## [WHAT THE EXERCISE ASKS]
Your copy of the entries below should hold exactly the lines from the one containing "C6: 220pF (AMP, FB) -> 220pF (AMP, VI)" to the one containing "U1 pin in+: AMP -> GND", inclusive, and no pictures.
*** Opening of EXTRACTED INFORMATION ***
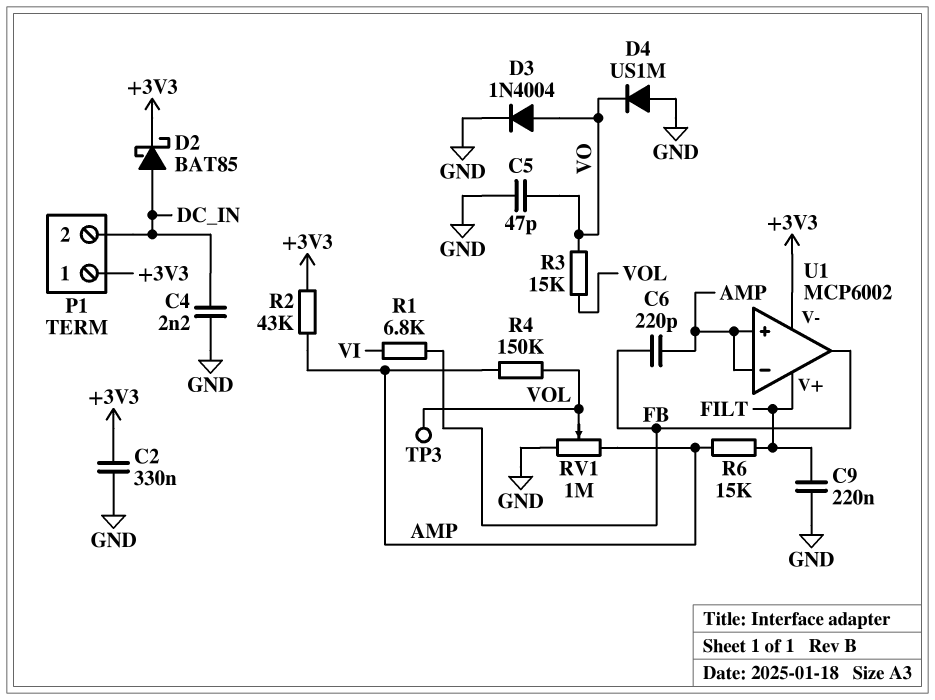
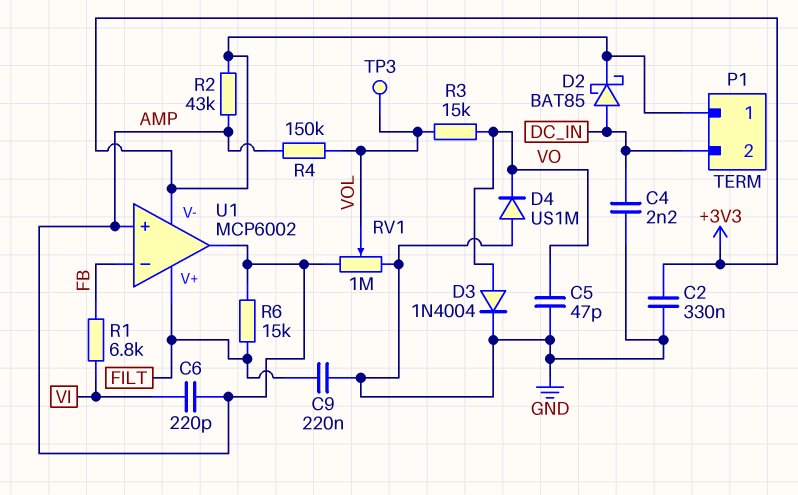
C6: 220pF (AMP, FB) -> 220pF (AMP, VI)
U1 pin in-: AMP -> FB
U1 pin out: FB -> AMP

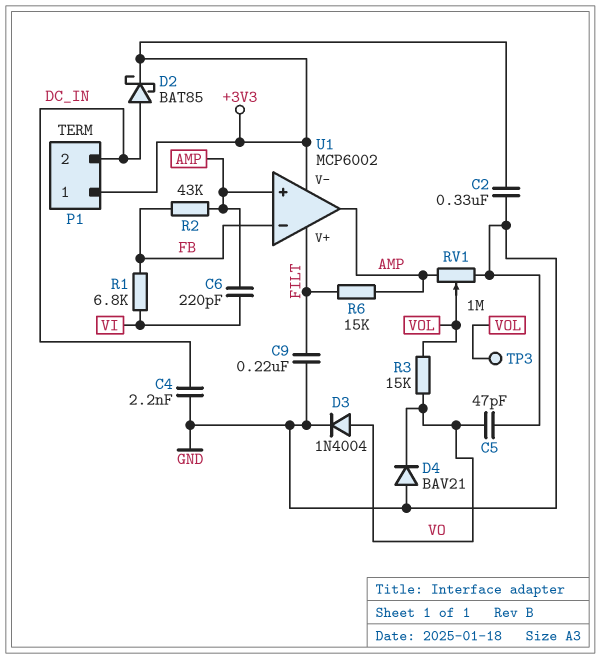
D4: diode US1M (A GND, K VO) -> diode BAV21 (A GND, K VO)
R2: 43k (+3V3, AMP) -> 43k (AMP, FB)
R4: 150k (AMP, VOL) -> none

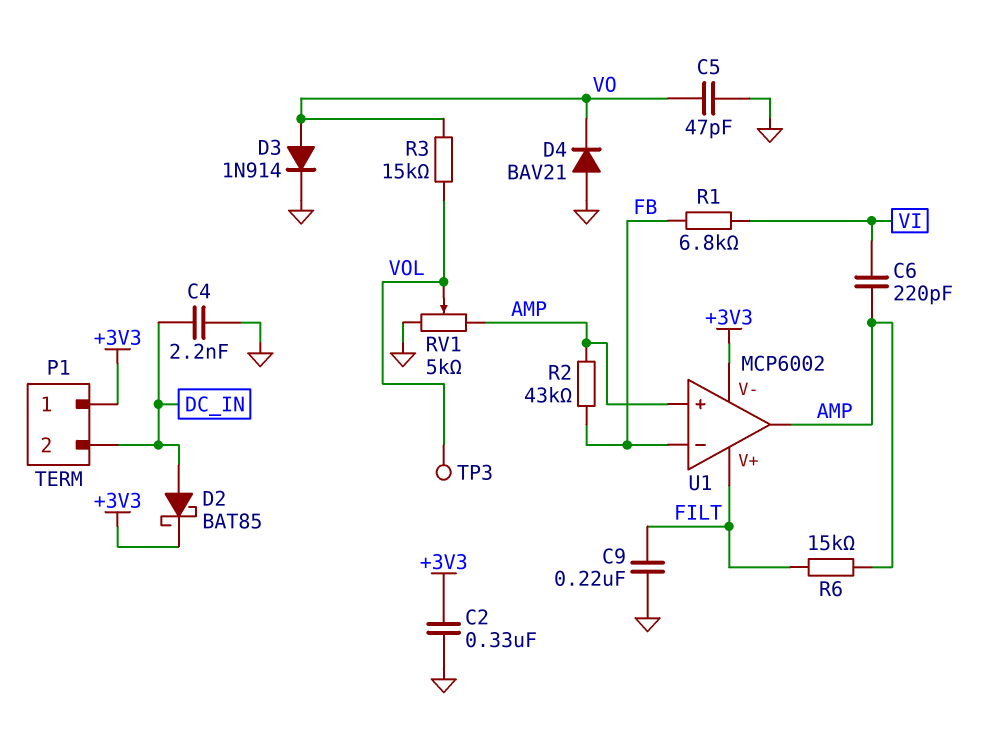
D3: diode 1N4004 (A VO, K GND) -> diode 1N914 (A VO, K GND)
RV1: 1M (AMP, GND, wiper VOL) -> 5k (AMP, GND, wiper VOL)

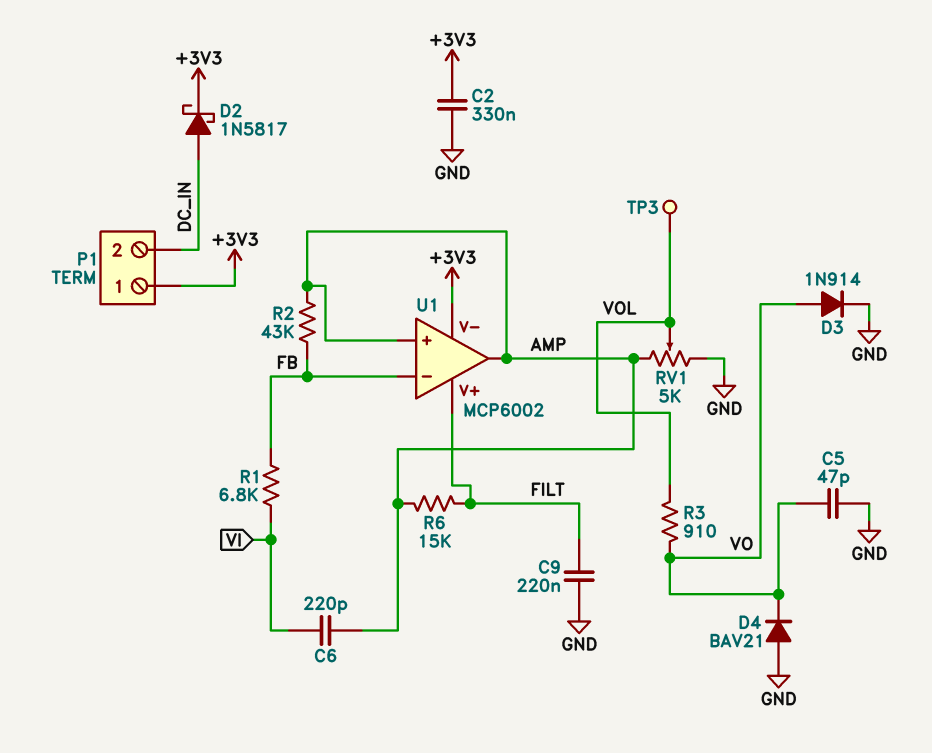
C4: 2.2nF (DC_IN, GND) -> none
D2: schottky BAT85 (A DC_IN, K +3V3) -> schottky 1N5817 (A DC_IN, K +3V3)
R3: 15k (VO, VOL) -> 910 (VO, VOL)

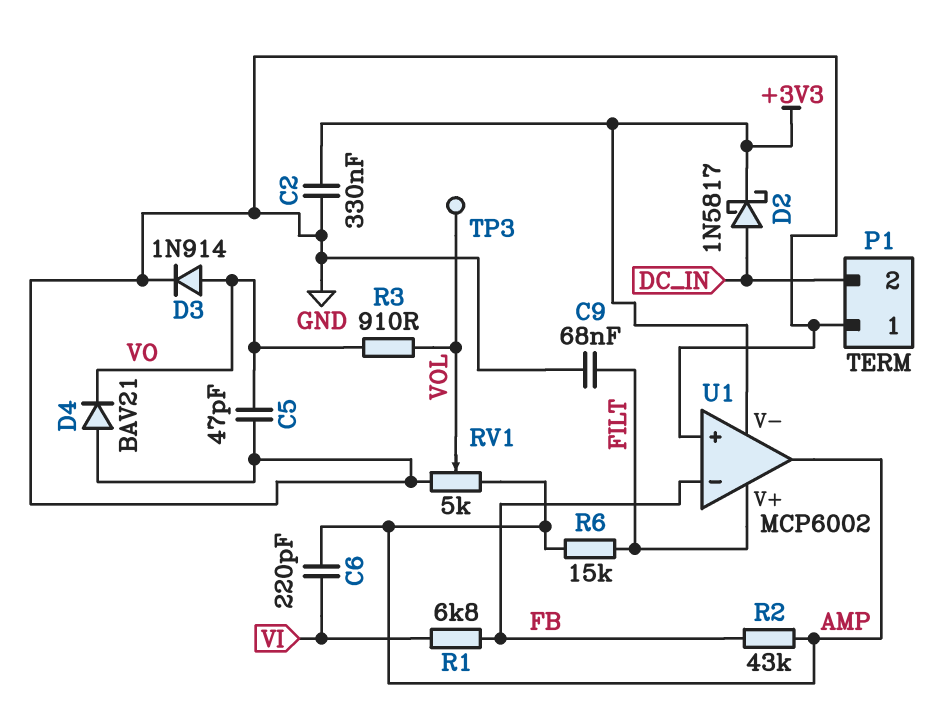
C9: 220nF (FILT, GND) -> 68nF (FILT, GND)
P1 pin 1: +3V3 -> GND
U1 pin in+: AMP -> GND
*** Close of EXTRACTED INFORMATION ***
*** Opening of EXTRACTED INFORMATION ***
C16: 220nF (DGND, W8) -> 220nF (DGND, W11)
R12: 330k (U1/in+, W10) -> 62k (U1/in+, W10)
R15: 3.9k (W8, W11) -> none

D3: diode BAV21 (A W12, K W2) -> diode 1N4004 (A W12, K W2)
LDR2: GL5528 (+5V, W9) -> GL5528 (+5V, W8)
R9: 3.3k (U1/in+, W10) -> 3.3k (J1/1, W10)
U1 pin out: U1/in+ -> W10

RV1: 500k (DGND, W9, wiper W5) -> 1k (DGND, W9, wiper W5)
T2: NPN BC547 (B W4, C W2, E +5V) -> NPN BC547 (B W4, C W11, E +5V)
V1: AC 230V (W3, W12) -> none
*** Close of EXTRACTED INFORMATION ***
*** Opening of EXTRACTED INFORMATION ***
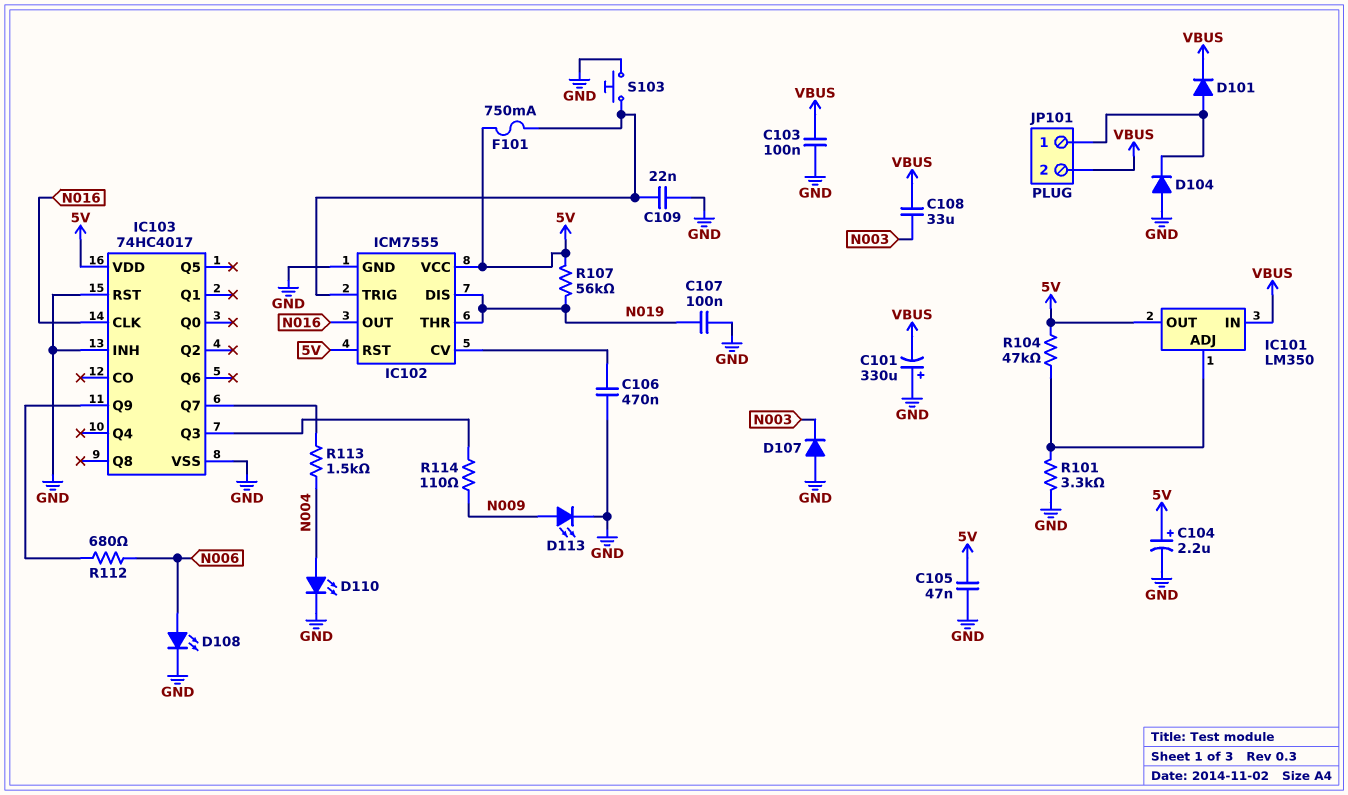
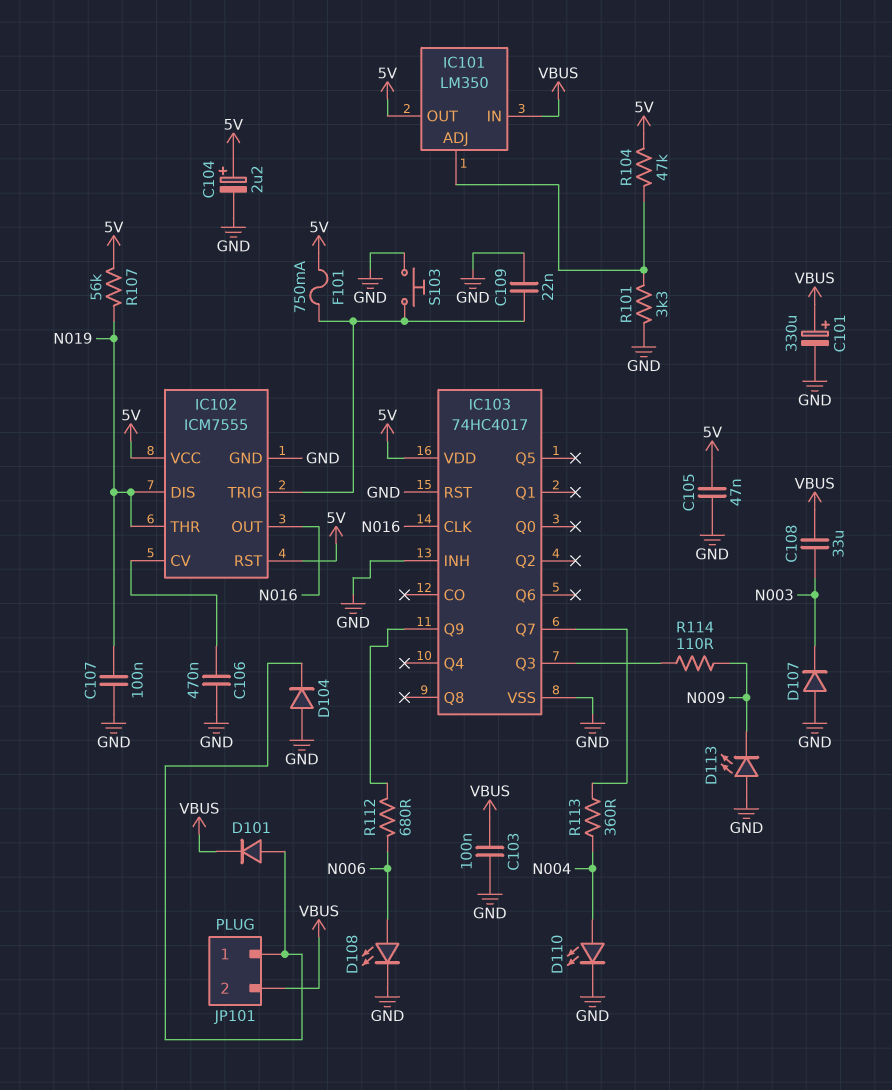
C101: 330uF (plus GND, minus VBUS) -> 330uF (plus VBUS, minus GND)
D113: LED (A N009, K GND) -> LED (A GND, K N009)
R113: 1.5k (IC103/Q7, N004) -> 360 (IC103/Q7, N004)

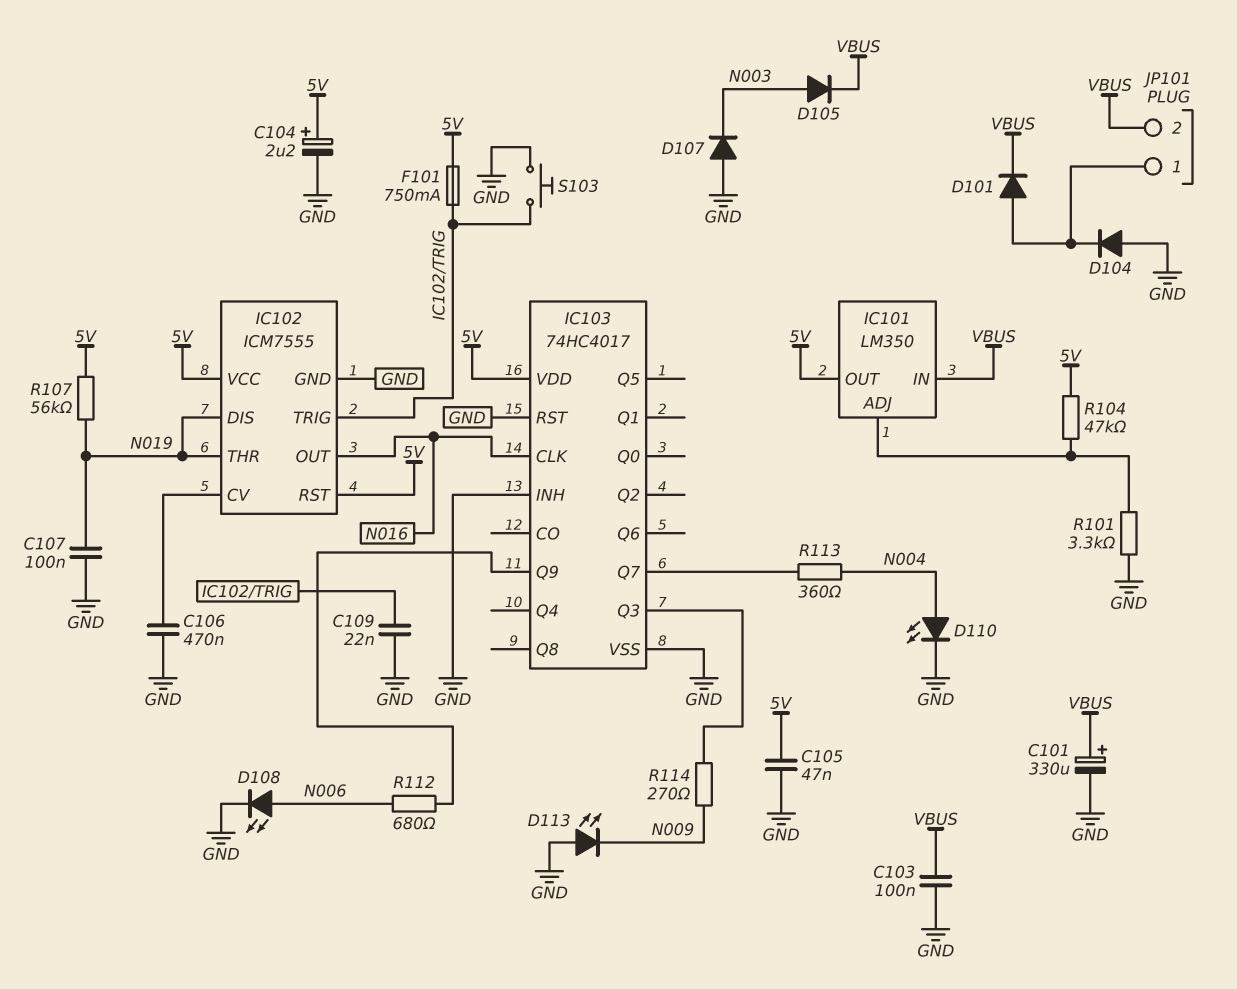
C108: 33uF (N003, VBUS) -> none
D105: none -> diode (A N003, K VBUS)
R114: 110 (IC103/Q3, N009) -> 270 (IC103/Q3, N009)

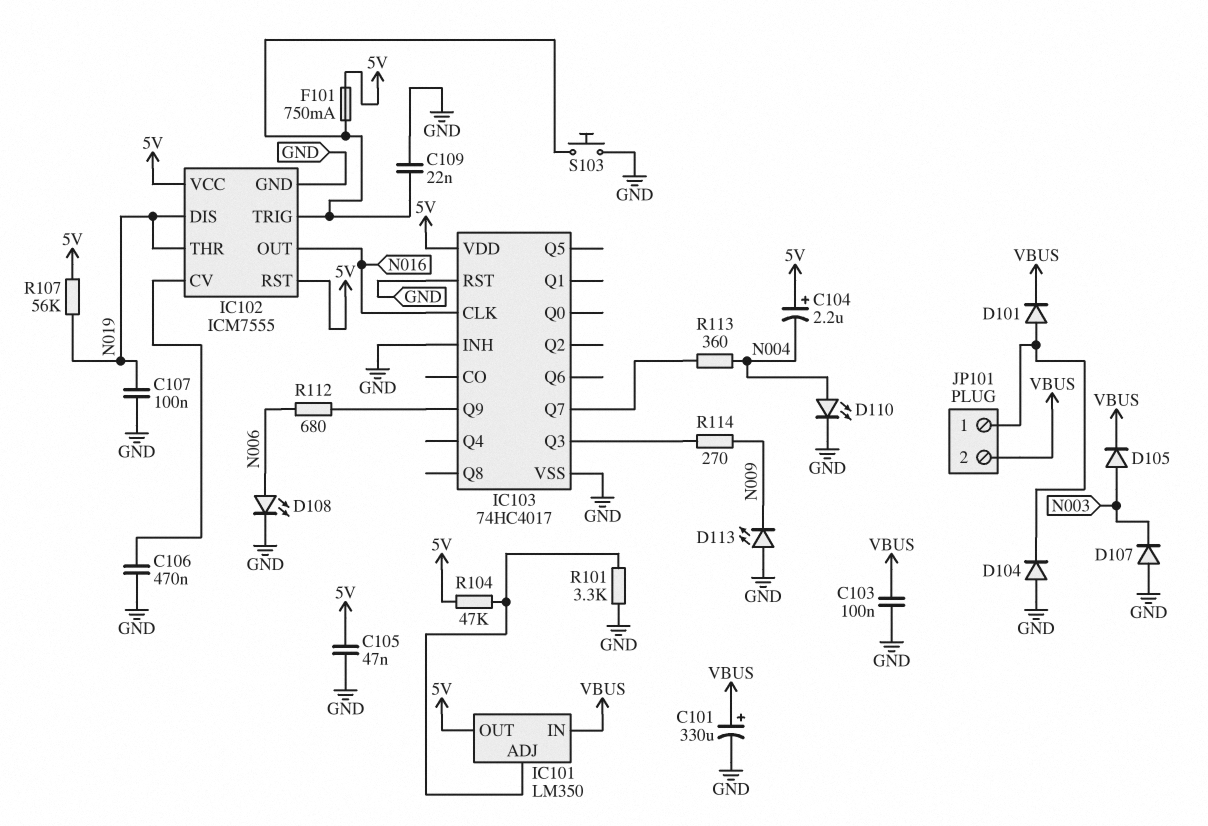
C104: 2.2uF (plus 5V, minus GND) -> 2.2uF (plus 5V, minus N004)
*** Close of EXTRACTED INFORMATION ***
## [SOLUTION BELOW]
C6: 220pF (AMP, FB) -> 220pF (AMP, VI)
U1 pin in-: AMP -> FB
U1 pin out: FB -> AMP

D4: diode US1M (A GND, K VO) -> diode BAV21 (A GND, K VO)
R2: 43k (+3V3, AMP) -> 43k (AMP, FB)
R4: 150k (AMP, VOL) -> none

D3: diode 1N4004 (A VO, K GND) -> diode 1N914 (A VO, K GND)
RV1: 1M (AMP, GND, wiper VOL) -> 5k (AMP, GND, wiper VOL)

C4: 2.2nF (DC_IN, GND) -> none
D2: schottky BAT85 (A DC_IN, K +3V3) -> schottky 1N5817 (A DC_IN, K +3V3)
R3: 15k (VO, VOL) -> 910 (VO, VOL)

C9: 220nF (FILT, GND) -> 68nF (FILT, GND)
P1 pin 1: +3V3 -> GND
U1 pin in+: AMP -> GND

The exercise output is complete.